- **Action item**: Check every line of the entries that follow, and copy the ones containing "cyan".

(Data records)

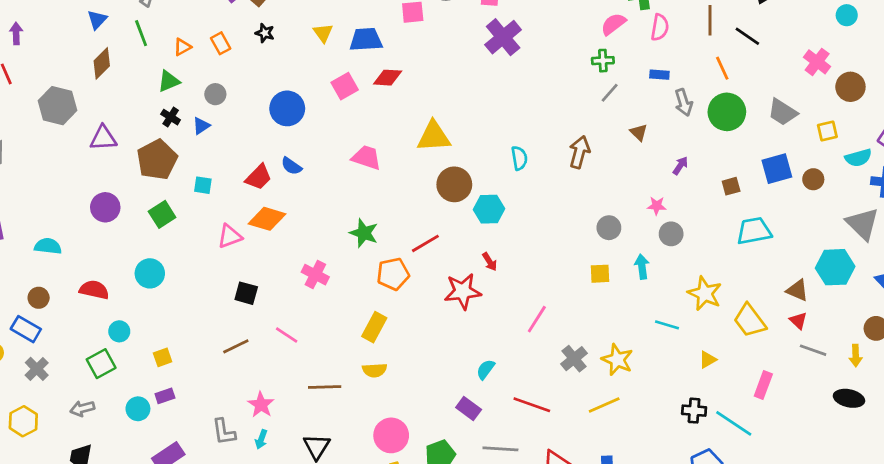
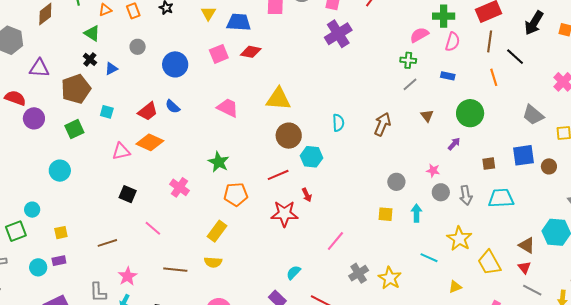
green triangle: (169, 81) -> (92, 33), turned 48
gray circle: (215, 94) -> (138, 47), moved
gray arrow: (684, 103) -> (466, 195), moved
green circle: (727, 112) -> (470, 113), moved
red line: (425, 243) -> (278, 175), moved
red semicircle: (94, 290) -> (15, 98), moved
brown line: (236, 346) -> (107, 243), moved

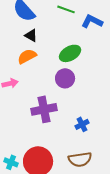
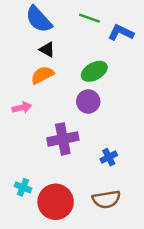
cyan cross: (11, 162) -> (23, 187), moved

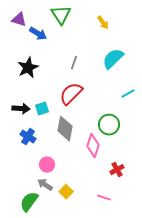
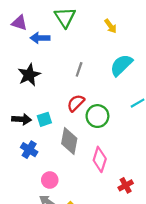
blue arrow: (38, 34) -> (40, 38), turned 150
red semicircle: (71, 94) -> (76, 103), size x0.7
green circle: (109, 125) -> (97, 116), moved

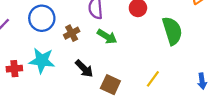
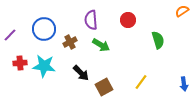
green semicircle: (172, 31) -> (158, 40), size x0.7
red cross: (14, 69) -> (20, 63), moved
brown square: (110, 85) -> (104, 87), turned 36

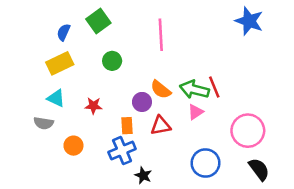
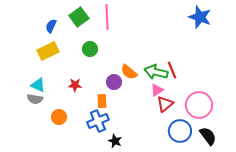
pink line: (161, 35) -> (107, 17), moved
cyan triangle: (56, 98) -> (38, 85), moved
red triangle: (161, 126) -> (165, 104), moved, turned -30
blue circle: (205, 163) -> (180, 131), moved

- **Response to the task**:
cyan cross: (11, 162) -> (23, 187), moved
cyan triangle: (56, 98) -> (38, 85), moved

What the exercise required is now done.